| WRITTEN TASK |
Please give the whole listing again word for word, and drop any pictures it holds.

| DATA PROVIDED |

=-=-=

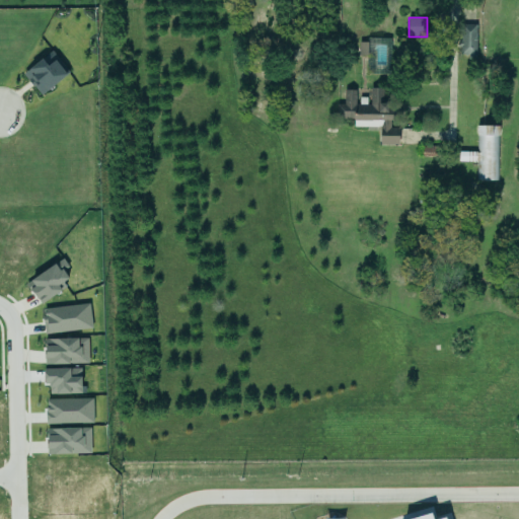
[(475,57),(476,24),(460,23),(459,57),(475,57)]
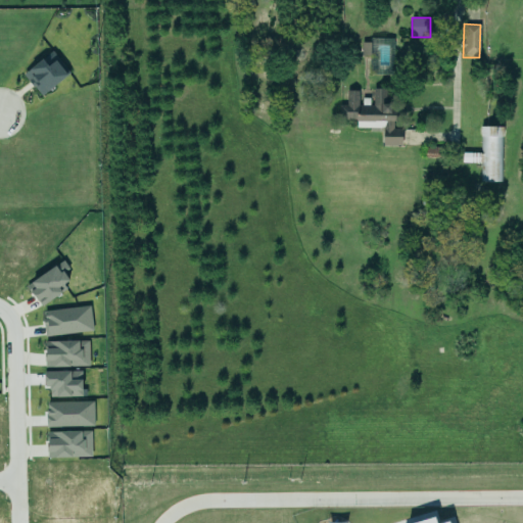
[(362,42),(362,56),(370,56),(370,42),(362,42)]
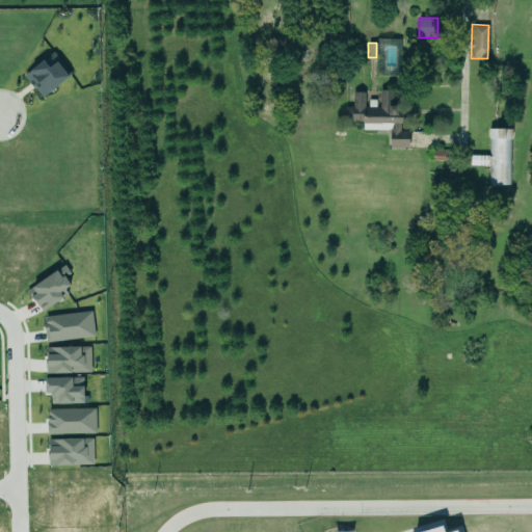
[(41,98),(70,76),(52,53),(24,75),(41,98)]
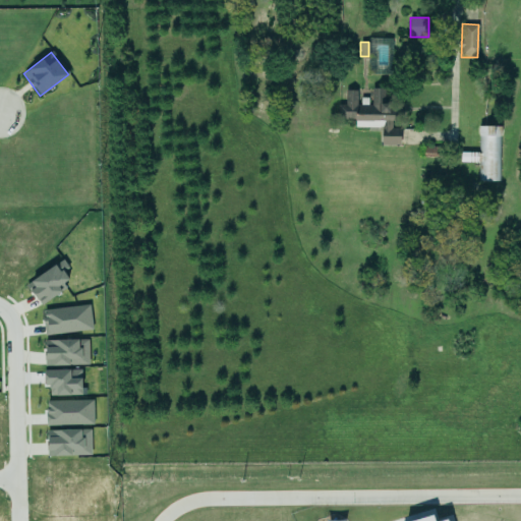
[(382,126),(382,145),(400,145),(400,127),(394,127),(394,103),(384,103),(384,88),(371,88),(370,105),(356,105),(357,90),(345,90),(345,105),(337,105),(337,119),(355,119),(355,126),(382,126)]
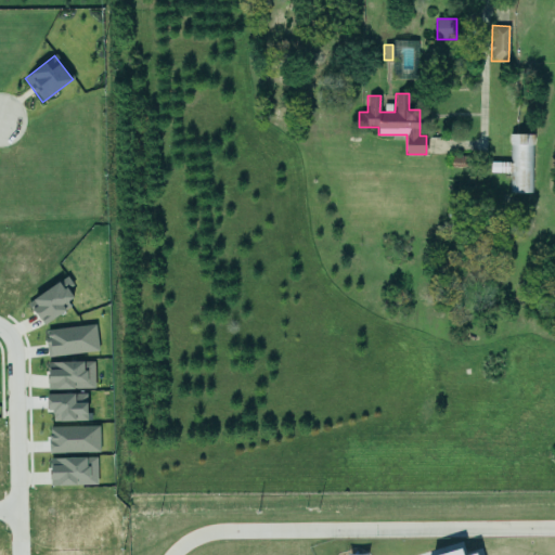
[(510,172),(510,193),(531,193),(532,134),(510,134),(510,163),(491,163),(491,172),(510,172)]
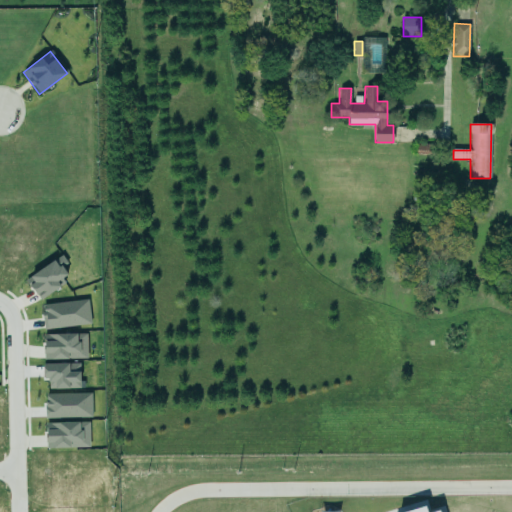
[(416,153),(434,154),(435,144),(416,144),(416,153)]
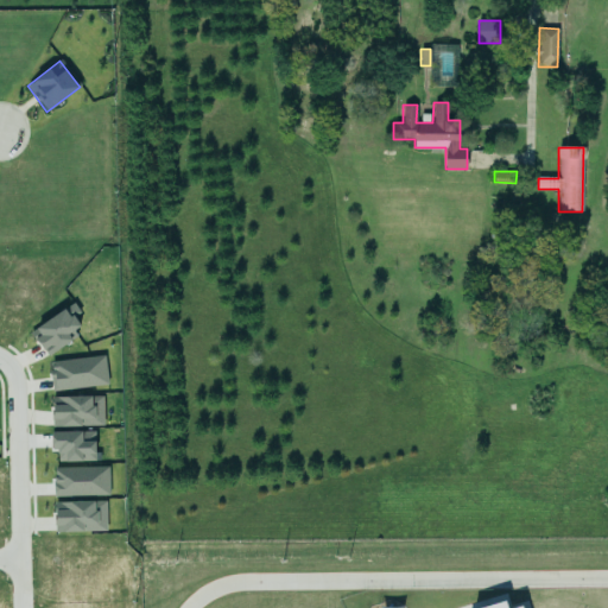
[(80,312),(75,304),(30,329),(45,356),(82,335),(71,317),(80,312)]
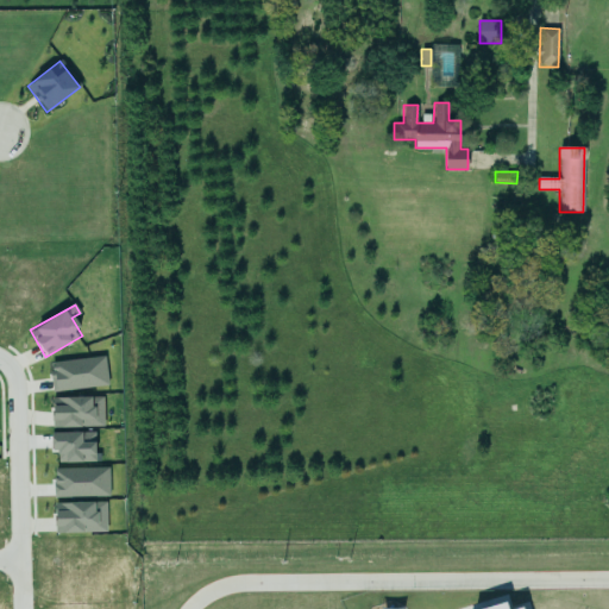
[(102,352),(105,383),(51,390),(49,371),(51,368),(50,359),(102,352)]
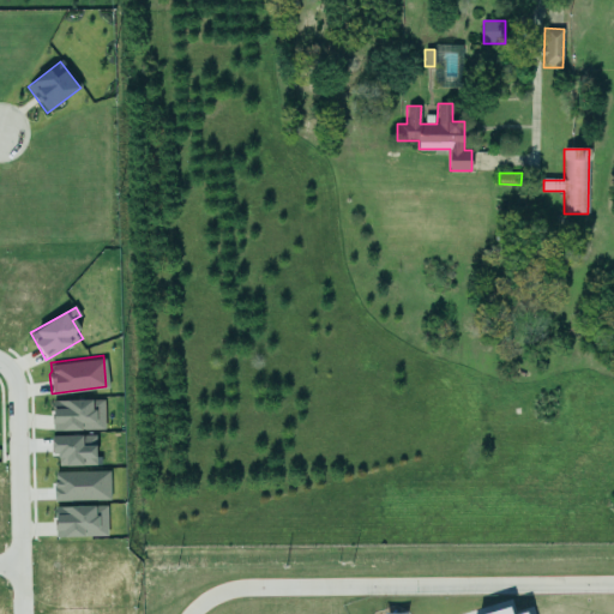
[(104,429),(104,399),(52,401),(53,431),(104,429)]
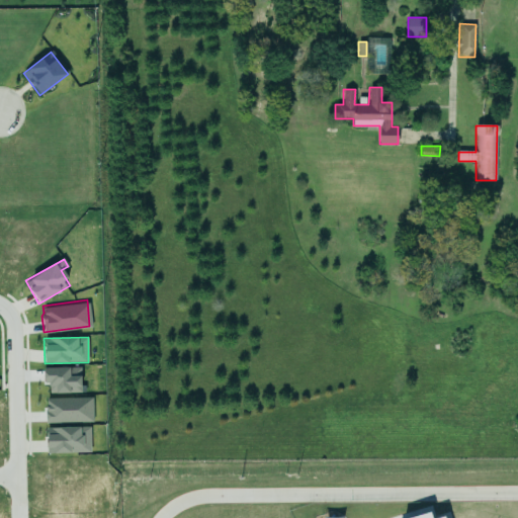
[(45,368),(45,382),(50,382),(50,393),(81,392),(81,367),(45,368)]
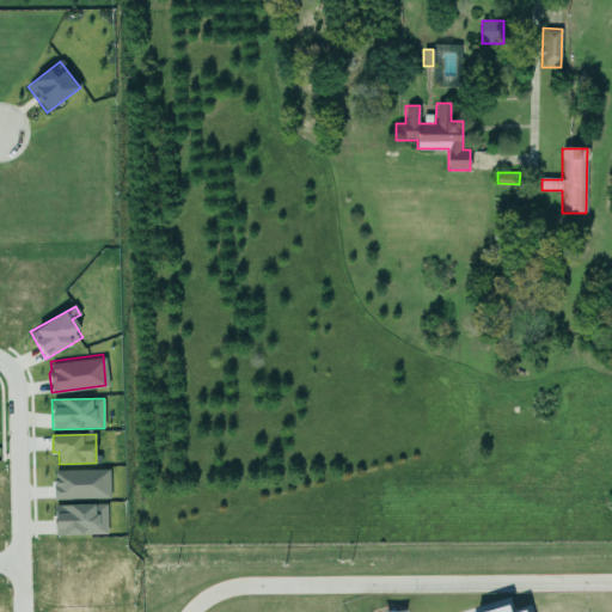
[(109,470),(54,471),(54,499),(110,497),(109,470)]
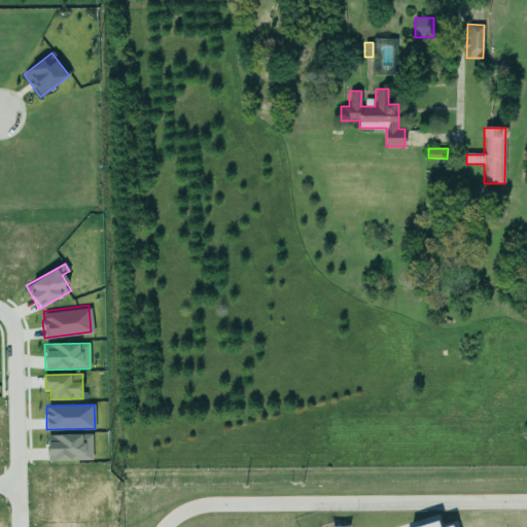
[(47,435),(48,461),(93,460),(92,433),(47,435)]
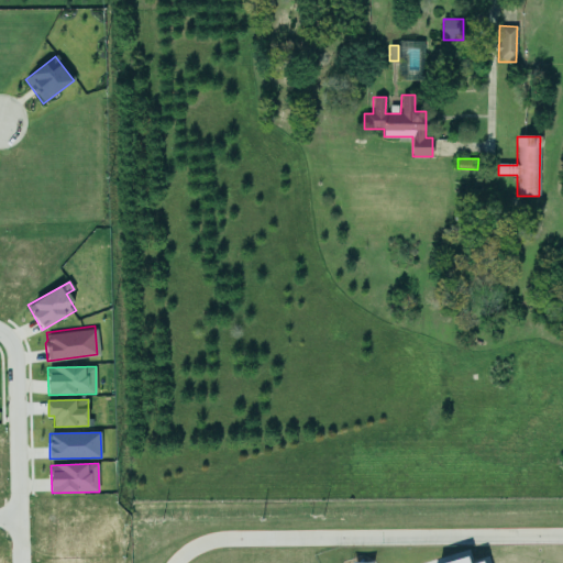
All buildings are outlined.
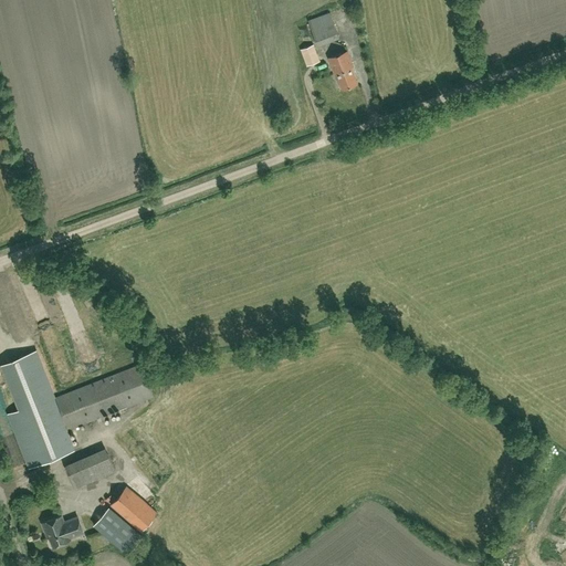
[(317,45),(338,38),(329,12),(308,20),(317,45)]
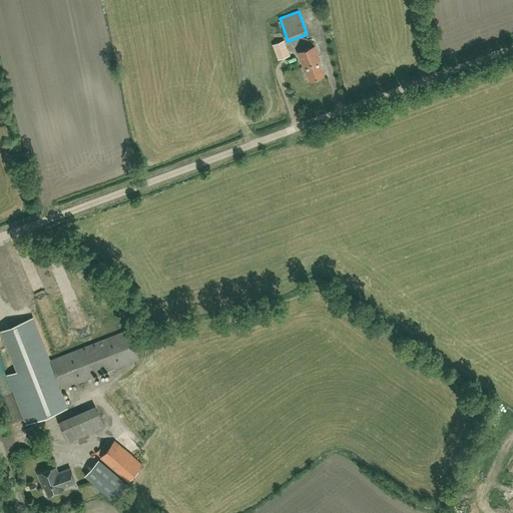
[(278,59),(290,55),(285,40),(273,45),(278,59)]
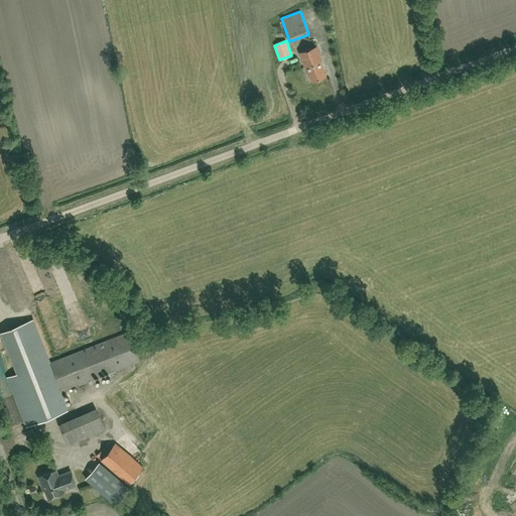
[(305,67),(306,67),(319,61),(321,60),(316,46),(299,52),(305,67)]
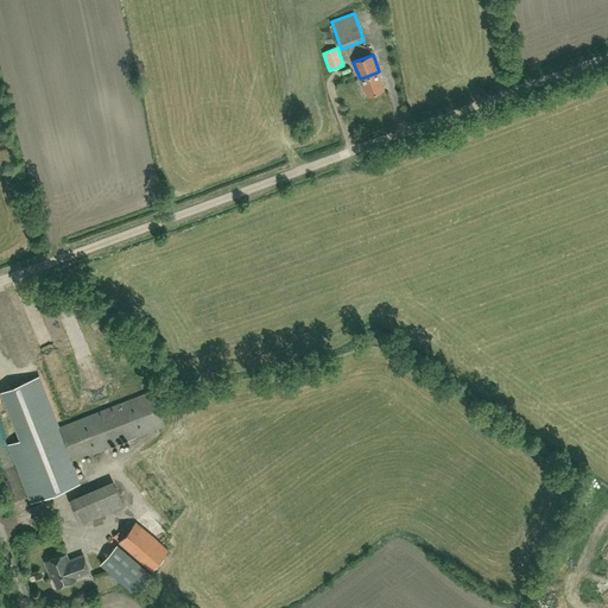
[(367,95),(382,89),(377,73),(361,78),(367,95)]
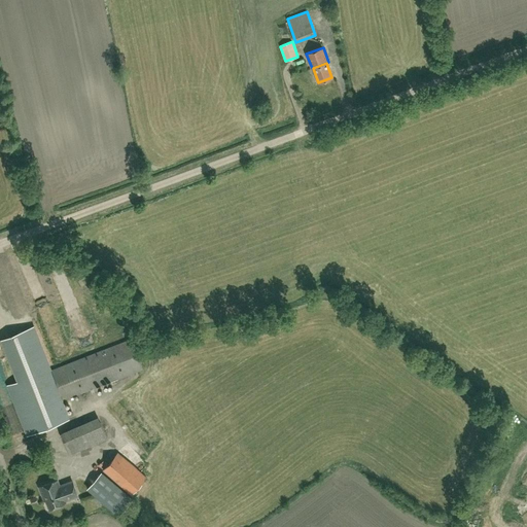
[(312,69),(293,78),(297,88),(317,79),(312,69)]
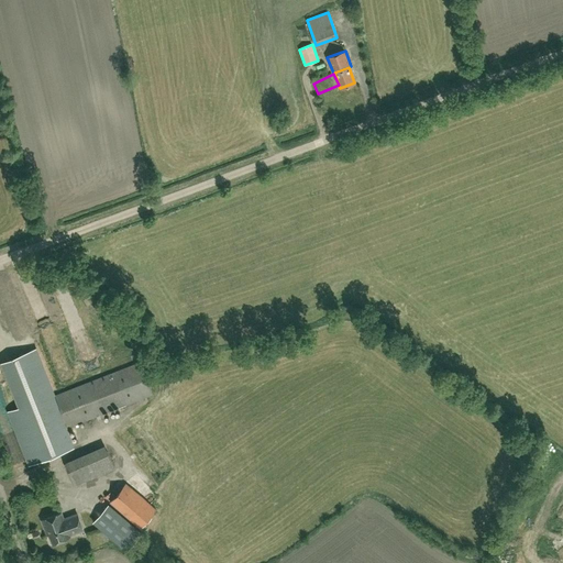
[(8,304),(15,335),(28,332),(19,300),(8,304)]
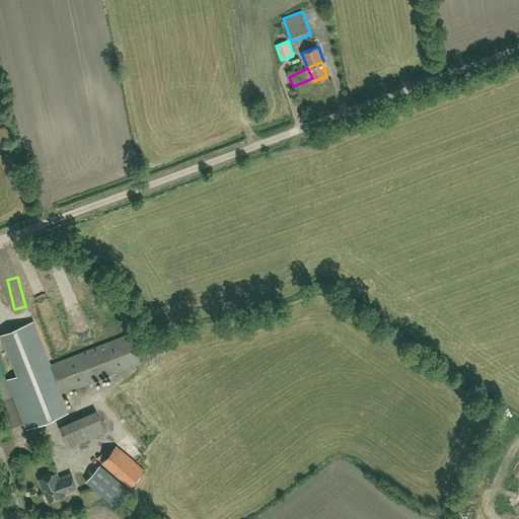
[(18,375),(8,379),(27,428),(67,413),(48,365),(49,364),(32,322),(2,334),(18,375)]
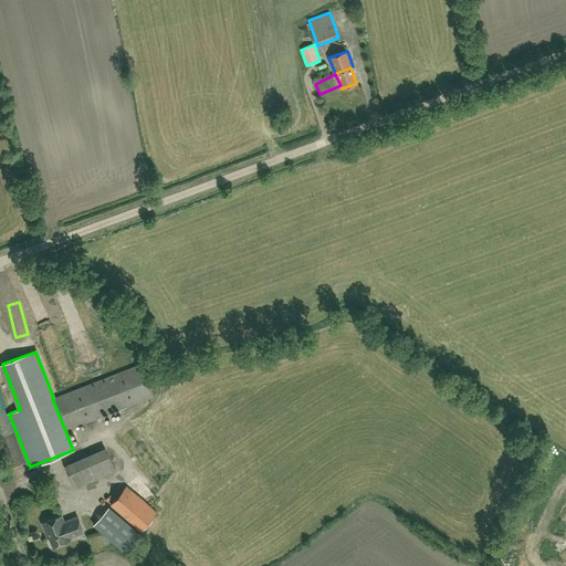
[(69,430),(154,397),(140,364),(55,397),(69,430)]
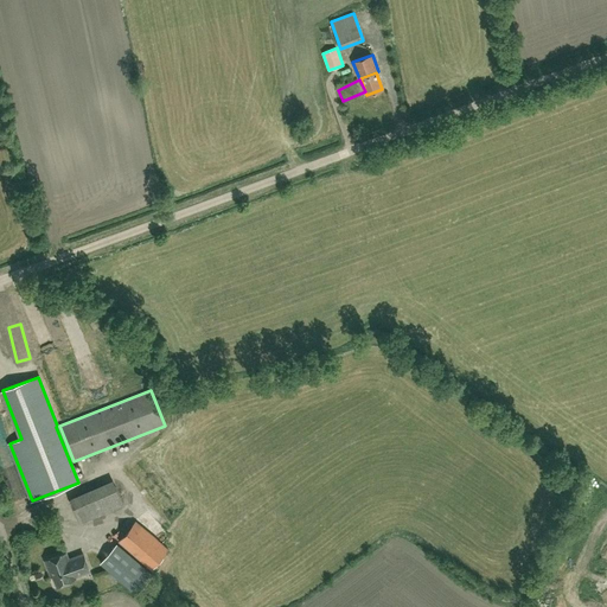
[(0,442),(10,440),(0,409),(0,442)]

=-=-=

| REPLY |
[(475,57),(476,24),(460,23),(459,57),(475,57)]
[(362,42),(362,56),(370,56),(370,42),(362,42)]
[(41,98),(70,76),(52,53),(24,75),(41,98)]
[(382,126),(382,145),(400,145),(400,127),(394,127),(394,103),(384,103),(384,88),(371,88),(370,105),(356,105),(357,90),(345,90),(345,105),(337,105),(337,119),(355,119),(355,126),(382,126)]
[(510,172),(510,193),(531,193),(532,134),(510,134),(510,163),(491,163),(491,172),(510,172)]
[(416,153),(434,154),(435,144),(416,144),(416,153)]
[(80,312),(75,304),(30,329),(45,356),(82,335),(71,317),(80,312)]
[(102,352),(105,383),(51,390),(49,371),(51,368),(50,359),(102,352)]
[(104,429),(104,399),(52,401),(53,431),(104,429)]
[(45,368),(45,382),(50,382),(50,393),(81,392),(81,367),(45,368)]
[(109,470),(54,471),(54,499),(110,497),(109,470)]
[(47,435),(48,461),(93,460),(92,433),(47,435)]
All buildings are outlined.
[(317,45),(338,38),(329,12),(308,20),(317,45)]
[(278,59),(290,55),(285,40),(273,45),(278,59)]
[(305,67),(306,67),(319,61),(321,60),(316,46),(299,52),(305,67)]
[(367,95),(382,89),(377,73),(361,78),(367,95)]
[(312,69),(293,78),(297,88),(317,79),(312,69)]
[(8,304),(15,335),(28,332),(19,300),(8,304)]
[(18,375),(8,379),(27,428),(67,413),(48,365),(49,364),(32,322),(2,334),(18,375)]
[(69,430),(154,397),(140,364),(55,397),(69,430)]
[(0,442),(10,440),(0,409),(0,442)]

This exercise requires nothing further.